[Stored data]
■ ■ ■ ■ ■

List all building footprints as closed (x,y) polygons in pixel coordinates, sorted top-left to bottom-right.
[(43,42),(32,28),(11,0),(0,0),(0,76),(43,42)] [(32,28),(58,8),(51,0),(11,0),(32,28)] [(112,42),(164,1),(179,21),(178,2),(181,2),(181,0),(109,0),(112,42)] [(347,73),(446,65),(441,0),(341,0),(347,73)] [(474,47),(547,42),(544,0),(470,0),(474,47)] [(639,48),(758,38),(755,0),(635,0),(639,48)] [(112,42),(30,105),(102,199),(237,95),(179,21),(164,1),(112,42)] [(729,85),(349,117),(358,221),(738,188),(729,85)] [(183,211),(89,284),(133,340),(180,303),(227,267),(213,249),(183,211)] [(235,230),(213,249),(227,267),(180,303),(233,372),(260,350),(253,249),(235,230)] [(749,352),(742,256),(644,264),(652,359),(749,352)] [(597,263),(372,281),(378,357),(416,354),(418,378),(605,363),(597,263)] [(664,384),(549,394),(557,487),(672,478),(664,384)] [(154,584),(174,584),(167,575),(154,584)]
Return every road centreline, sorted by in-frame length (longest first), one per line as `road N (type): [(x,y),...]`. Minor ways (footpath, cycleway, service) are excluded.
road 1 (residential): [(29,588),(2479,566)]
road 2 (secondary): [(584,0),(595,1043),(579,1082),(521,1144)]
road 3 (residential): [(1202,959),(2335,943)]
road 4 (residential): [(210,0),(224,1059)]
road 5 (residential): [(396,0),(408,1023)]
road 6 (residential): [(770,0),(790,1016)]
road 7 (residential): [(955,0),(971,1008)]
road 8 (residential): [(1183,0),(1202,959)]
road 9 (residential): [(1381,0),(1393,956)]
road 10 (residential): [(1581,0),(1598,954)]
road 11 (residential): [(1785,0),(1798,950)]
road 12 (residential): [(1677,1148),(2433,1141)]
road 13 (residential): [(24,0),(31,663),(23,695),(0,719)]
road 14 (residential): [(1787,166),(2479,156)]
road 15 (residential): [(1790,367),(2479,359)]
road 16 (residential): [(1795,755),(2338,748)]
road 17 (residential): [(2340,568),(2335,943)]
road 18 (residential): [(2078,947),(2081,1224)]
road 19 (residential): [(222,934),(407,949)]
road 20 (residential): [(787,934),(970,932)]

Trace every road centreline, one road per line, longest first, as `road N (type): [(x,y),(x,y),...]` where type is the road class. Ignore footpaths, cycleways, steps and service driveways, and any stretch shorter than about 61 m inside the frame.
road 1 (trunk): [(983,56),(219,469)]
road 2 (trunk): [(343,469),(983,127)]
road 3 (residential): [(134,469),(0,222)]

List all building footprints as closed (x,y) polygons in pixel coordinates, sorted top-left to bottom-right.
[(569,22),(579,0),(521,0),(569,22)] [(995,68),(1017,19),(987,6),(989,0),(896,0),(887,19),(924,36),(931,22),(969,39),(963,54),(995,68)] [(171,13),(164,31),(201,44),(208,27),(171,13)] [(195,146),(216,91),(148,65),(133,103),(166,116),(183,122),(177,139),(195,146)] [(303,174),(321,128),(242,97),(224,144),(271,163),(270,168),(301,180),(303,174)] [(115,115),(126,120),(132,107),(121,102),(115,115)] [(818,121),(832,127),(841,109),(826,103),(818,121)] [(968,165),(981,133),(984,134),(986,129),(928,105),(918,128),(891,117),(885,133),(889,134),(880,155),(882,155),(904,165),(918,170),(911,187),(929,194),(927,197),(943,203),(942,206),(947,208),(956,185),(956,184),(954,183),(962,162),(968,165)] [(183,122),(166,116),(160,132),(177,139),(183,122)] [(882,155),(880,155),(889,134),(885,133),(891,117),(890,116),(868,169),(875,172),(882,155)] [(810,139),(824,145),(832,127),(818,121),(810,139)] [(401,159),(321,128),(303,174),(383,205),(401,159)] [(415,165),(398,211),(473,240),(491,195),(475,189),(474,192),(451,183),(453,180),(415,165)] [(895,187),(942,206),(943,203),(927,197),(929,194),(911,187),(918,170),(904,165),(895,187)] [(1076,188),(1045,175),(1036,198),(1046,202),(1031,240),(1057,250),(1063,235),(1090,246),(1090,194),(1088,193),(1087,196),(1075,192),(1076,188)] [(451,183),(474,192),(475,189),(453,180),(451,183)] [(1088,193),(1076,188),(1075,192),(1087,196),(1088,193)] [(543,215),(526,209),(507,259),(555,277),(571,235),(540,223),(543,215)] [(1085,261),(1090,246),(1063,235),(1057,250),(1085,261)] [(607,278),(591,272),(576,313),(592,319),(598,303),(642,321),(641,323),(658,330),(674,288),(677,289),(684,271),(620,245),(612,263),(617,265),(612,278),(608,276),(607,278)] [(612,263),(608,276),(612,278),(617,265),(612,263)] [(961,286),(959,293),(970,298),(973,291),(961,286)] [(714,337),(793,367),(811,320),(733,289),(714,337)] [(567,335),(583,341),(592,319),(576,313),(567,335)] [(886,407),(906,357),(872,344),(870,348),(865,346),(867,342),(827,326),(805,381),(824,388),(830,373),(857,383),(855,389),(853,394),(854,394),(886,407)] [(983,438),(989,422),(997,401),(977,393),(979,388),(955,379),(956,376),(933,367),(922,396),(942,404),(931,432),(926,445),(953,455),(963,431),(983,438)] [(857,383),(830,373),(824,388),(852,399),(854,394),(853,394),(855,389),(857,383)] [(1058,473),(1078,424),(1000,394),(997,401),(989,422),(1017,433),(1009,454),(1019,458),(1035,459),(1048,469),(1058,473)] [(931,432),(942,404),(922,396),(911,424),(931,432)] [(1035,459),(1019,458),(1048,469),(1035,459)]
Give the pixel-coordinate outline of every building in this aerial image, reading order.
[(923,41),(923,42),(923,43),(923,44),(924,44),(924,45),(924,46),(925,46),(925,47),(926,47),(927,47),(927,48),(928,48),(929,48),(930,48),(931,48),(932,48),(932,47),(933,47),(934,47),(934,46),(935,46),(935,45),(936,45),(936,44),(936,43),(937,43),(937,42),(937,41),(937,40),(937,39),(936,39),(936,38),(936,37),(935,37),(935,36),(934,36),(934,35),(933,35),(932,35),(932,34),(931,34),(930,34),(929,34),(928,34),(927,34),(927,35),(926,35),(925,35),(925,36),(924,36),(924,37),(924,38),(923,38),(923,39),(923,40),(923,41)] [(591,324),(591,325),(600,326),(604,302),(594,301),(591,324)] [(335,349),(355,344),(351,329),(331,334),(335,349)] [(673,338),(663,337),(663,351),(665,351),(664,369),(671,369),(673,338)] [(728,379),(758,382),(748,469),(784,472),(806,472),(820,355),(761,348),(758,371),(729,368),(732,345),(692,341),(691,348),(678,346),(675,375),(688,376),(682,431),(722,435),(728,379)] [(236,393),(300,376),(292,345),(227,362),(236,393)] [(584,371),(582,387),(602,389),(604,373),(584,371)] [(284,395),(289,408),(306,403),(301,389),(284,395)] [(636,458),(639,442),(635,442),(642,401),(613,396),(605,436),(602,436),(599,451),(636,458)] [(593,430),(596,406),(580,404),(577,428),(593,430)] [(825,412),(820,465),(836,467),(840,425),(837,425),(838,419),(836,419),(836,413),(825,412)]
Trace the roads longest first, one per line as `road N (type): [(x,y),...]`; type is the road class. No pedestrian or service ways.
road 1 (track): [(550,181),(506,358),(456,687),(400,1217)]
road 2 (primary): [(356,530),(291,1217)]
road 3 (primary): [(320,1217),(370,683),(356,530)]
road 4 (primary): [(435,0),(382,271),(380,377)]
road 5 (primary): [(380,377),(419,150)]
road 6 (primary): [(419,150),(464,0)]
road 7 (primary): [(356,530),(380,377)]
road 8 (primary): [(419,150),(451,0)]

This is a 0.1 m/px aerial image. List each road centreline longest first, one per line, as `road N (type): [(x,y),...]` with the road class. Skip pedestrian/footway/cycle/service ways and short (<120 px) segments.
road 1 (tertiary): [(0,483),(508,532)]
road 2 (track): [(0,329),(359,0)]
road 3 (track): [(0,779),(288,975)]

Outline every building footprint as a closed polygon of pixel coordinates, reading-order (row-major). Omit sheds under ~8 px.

■ ■ ■ ■ ■

WHAT IS EXPECTED> Take the line holding "This is a 0.1" and all lines after it through the end of the data, and set them down exactly.

RESPONSE TO THIS EXERCISE>
This is a 0.1 m/px aerial image. List each road centreline longest first, one per line, as `road N (type): [(x,y),...]` with the road class. Skip pedestrian/footway/cycle/service ways and short (<120 px) segments.
road 1 (tertiary): [(0,483),(508,532)]
road 2 (track): [(0,329),(359,0)]
road 3 (track): [(0,779),(288,975)]

Outline every building footprint as a closed polygon of pixel coordinates, reading-order (row-major). Omit sheds under ~8 px.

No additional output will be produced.